▶ **About this task**:
Present exactly, and only, the lines running from the line that contains "(342, 290) = (564, 299): green" through the end of the entries below.

▶ **Records for the task**:
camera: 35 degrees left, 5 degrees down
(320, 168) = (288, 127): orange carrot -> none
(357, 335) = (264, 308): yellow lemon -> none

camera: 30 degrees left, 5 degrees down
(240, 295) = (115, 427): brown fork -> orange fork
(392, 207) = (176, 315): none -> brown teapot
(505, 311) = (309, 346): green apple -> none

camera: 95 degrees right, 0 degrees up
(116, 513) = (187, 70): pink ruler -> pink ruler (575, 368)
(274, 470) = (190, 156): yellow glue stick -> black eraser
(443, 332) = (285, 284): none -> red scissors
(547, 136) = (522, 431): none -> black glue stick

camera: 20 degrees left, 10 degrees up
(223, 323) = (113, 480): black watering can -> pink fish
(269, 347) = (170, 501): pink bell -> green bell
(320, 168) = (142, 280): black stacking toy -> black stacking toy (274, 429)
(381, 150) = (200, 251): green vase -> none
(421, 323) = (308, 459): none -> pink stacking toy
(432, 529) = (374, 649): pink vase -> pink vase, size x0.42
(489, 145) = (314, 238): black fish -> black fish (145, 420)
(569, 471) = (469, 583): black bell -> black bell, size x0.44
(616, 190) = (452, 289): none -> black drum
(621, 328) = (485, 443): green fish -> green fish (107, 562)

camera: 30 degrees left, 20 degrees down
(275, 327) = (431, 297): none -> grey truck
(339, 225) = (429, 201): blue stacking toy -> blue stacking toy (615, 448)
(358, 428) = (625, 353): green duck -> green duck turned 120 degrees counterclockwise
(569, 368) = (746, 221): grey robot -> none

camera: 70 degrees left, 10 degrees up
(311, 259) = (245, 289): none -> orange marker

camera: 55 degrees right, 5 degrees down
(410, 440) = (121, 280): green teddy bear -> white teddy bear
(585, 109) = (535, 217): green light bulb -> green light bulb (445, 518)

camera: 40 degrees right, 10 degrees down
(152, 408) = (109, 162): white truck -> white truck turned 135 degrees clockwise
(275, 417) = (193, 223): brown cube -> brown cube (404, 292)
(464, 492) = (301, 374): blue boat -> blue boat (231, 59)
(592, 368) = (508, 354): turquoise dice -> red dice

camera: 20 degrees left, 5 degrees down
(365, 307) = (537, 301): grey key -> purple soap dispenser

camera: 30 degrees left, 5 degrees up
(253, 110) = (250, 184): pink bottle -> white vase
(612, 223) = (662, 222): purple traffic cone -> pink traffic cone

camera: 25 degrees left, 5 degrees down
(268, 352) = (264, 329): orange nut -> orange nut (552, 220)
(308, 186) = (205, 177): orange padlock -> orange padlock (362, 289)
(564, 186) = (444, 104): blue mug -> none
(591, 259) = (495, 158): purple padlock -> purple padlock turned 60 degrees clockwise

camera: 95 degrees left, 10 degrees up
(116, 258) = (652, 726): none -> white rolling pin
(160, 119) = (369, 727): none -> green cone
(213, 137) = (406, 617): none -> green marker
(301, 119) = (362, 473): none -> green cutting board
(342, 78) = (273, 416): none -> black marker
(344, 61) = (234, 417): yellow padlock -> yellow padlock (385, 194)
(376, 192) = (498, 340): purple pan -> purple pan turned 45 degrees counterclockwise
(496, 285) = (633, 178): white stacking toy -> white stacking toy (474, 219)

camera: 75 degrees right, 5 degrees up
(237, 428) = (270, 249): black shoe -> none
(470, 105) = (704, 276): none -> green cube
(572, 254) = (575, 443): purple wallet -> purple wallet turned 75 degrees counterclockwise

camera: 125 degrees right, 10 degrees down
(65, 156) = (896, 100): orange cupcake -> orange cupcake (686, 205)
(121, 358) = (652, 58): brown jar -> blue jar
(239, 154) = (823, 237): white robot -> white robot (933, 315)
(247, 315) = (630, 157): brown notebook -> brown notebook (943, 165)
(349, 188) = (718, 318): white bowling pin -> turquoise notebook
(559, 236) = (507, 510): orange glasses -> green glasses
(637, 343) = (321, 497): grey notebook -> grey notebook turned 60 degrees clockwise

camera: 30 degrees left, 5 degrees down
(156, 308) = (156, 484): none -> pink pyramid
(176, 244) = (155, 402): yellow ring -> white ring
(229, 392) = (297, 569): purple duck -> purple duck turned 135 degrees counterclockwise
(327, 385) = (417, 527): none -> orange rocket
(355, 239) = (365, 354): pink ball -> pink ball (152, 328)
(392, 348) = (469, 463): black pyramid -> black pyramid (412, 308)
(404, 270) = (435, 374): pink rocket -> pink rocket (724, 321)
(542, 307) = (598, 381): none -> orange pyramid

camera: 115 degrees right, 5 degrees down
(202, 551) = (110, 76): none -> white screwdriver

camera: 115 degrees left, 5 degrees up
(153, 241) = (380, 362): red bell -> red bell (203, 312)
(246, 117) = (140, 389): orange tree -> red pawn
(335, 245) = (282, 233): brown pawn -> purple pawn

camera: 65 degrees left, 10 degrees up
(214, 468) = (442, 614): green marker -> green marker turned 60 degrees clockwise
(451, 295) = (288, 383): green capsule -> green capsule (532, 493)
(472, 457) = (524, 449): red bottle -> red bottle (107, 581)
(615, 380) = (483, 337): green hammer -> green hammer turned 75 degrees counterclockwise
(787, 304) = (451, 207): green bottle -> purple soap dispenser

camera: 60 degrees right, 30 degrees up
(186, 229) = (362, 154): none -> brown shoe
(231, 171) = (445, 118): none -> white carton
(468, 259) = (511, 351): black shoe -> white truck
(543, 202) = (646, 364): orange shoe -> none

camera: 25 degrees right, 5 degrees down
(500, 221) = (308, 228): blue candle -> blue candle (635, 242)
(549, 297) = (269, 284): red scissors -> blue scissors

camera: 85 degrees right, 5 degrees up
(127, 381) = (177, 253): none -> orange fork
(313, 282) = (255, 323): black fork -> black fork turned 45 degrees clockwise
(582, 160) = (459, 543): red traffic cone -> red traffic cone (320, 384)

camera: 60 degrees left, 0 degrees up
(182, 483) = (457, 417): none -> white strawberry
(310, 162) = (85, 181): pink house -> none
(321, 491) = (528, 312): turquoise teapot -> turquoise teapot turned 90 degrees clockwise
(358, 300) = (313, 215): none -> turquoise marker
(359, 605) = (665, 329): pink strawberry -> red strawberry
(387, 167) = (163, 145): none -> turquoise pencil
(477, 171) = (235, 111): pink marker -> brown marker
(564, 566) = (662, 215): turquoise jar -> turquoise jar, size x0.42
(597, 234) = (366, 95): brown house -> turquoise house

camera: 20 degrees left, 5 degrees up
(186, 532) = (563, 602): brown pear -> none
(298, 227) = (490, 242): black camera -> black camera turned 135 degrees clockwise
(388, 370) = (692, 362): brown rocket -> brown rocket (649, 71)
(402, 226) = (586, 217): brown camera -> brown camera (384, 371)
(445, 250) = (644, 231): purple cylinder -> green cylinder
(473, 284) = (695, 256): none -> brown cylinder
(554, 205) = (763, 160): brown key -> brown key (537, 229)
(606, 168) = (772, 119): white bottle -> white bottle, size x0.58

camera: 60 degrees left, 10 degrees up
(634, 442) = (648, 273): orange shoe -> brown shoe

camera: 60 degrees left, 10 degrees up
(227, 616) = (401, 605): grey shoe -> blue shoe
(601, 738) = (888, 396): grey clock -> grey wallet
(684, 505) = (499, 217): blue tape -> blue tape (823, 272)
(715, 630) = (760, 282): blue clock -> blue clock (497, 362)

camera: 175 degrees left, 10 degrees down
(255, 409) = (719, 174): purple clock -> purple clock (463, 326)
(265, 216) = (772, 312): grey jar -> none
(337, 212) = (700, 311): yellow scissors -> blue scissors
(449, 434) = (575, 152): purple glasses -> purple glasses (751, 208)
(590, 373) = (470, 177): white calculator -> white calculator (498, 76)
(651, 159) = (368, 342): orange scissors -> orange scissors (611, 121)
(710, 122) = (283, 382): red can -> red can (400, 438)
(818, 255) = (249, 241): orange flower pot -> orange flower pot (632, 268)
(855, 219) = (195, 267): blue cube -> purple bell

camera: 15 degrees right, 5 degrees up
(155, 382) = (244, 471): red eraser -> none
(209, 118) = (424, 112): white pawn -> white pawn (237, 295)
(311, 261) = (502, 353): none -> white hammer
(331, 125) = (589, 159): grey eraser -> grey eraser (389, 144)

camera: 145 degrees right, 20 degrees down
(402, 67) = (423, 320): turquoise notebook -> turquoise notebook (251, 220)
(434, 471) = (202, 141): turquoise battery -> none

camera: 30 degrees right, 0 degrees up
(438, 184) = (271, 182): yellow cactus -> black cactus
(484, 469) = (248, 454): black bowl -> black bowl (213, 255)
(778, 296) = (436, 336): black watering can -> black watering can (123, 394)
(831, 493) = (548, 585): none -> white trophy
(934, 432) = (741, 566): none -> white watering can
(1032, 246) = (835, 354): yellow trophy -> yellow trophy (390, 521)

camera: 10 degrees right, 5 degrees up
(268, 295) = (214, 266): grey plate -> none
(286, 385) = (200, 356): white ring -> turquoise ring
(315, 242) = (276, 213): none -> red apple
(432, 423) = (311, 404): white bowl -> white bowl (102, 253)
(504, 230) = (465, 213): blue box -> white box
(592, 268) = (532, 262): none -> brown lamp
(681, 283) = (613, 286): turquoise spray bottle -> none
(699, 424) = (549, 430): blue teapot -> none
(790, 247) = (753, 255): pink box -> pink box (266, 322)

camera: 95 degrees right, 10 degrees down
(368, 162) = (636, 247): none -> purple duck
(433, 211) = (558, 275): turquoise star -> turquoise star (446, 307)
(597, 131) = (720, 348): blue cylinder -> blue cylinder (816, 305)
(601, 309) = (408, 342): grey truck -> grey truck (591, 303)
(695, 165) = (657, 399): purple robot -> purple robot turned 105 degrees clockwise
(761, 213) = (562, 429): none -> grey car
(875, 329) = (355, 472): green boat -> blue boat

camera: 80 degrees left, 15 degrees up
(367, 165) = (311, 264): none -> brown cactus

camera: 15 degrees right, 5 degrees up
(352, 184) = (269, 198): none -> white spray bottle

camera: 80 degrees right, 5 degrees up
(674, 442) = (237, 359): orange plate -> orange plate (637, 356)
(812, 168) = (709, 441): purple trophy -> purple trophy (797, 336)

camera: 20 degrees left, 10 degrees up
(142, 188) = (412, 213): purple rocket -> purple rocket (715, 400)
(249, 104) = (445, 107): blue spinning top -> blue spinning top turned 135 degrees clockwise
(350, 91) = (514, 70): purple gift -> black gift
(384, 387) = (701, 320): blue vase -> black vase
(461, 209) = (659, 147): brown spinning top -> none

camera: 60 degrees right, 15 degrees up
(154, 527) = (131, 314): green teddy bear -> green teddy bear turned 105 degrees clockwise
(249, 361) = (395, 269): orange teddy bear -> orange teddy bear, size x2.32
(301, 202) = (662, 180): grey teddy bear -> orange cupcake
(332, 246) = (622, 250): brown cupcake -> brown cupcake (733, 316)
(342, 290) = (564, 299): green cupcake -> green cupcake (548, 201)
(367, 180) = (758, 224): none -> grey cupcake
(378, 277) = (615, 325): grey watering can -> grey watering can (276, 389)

▶ **Response to the task**:
(342, 290) = (564, 299): green cupcake -> green cupcake (548, 201)
(367, 180) = (758, 224): none -> grey cupcake
(378, 277) = (615, 325): grey watering can -> grey watering can (276, 389)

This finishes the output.